* **YOUR OBJECTIVE**
How many lines in these entries contain the string "none"? Reply with the number alone.

Structured diff data:
============

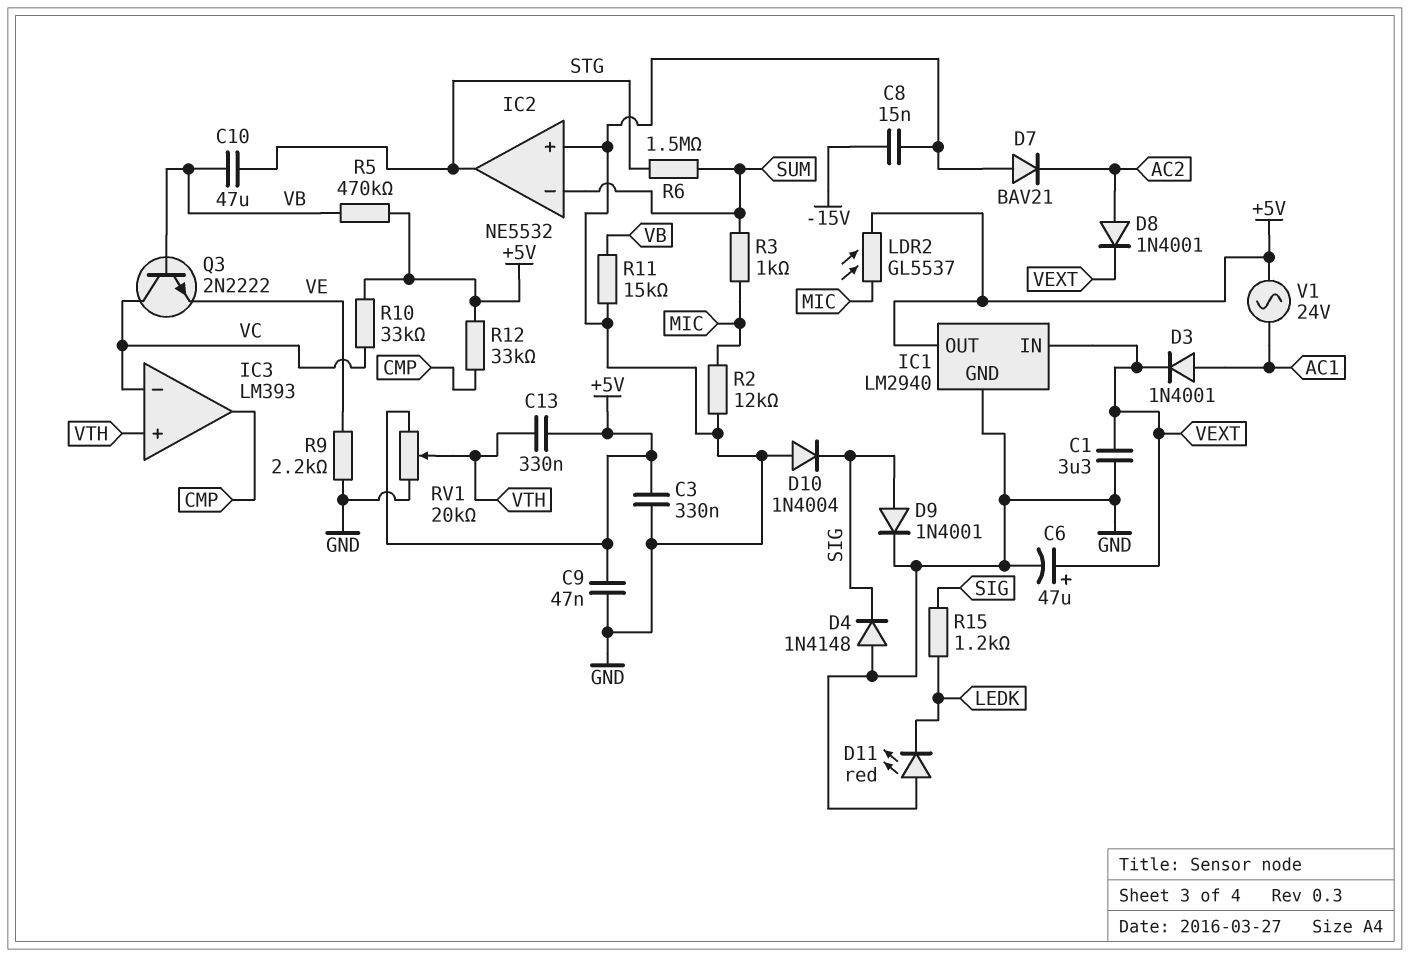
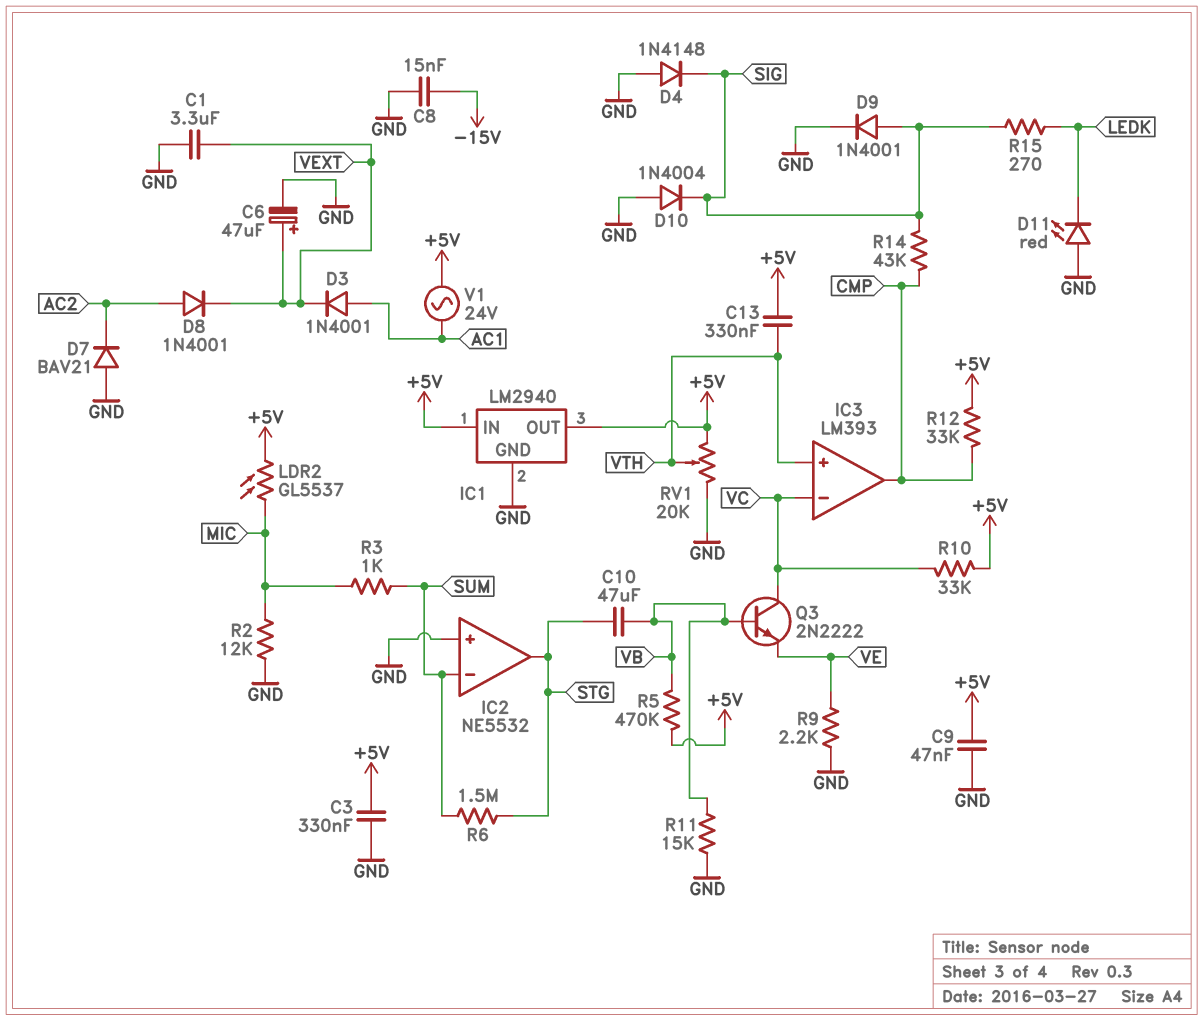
IC1 pin IN: VEXT -> +5V
R14: none -> 43k (CMP, SIG)
R15: 1.2k (LEDK, SIG) -> 270 (LEDK, SIG)

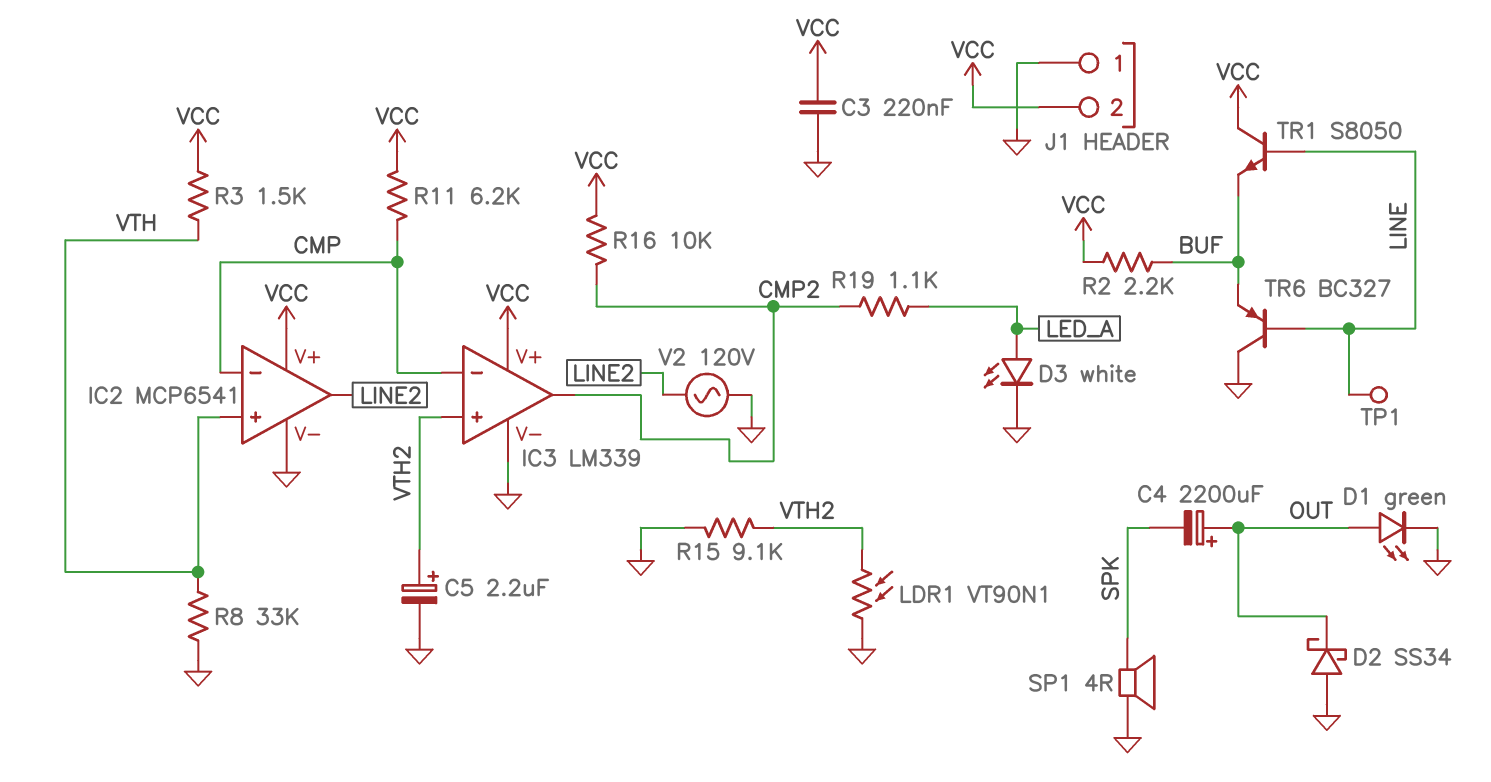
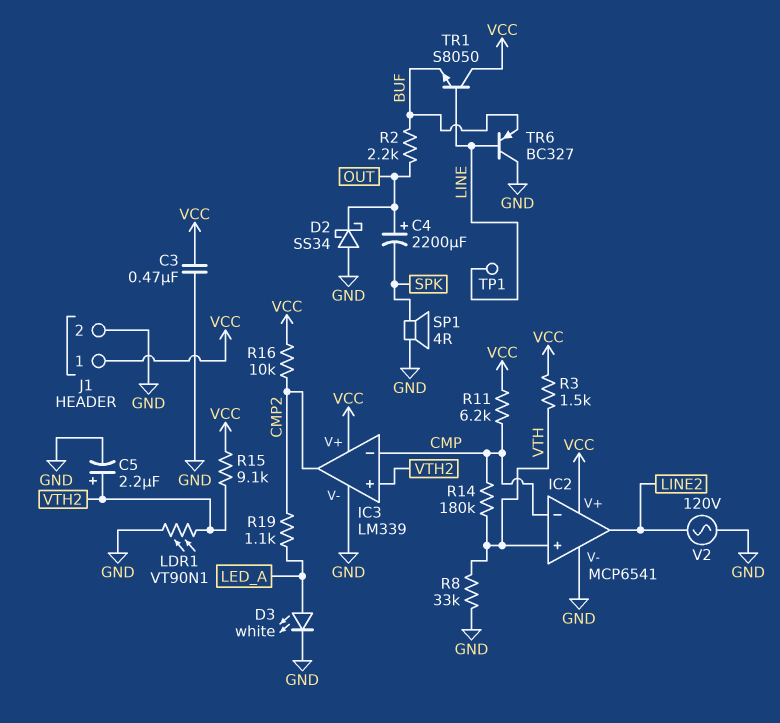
C3: 220nF (GND, VCC) -> 470nF (GND, VCC)
D1: LED green (A OUT, K GND) -> none
J1 pin 1: GND -> VCC
J1 pin 2: VCC -> GND
R2: 2.2k (BUF, VCC) -> 2.2k (BUF, OUT)
R14: none -> 180k (CMP, VTH)
R15: 9.1k (GND, VTH2) -> 9.1k (VCC, VTH2)

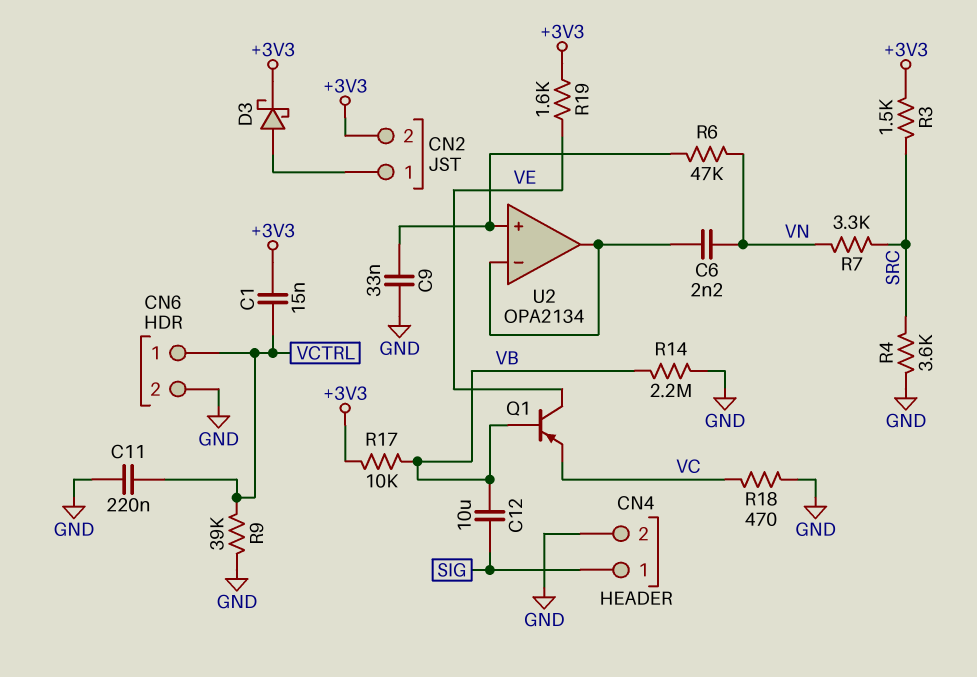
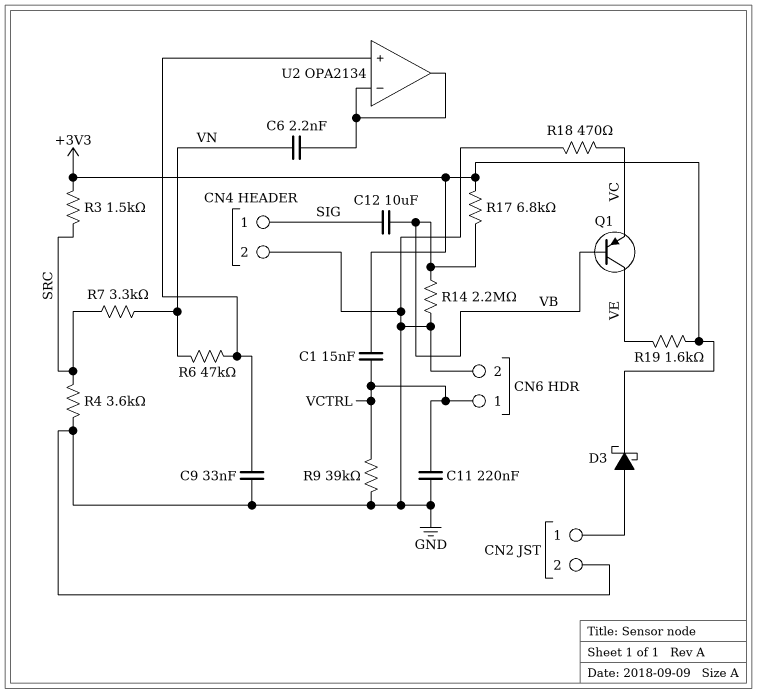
CN2 pin 2: +3V3 -> GND
R17: 10k (+3V3, VB) -> 6.8k (+3V3, VB)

============

* **EXERCISE ANSWER**
3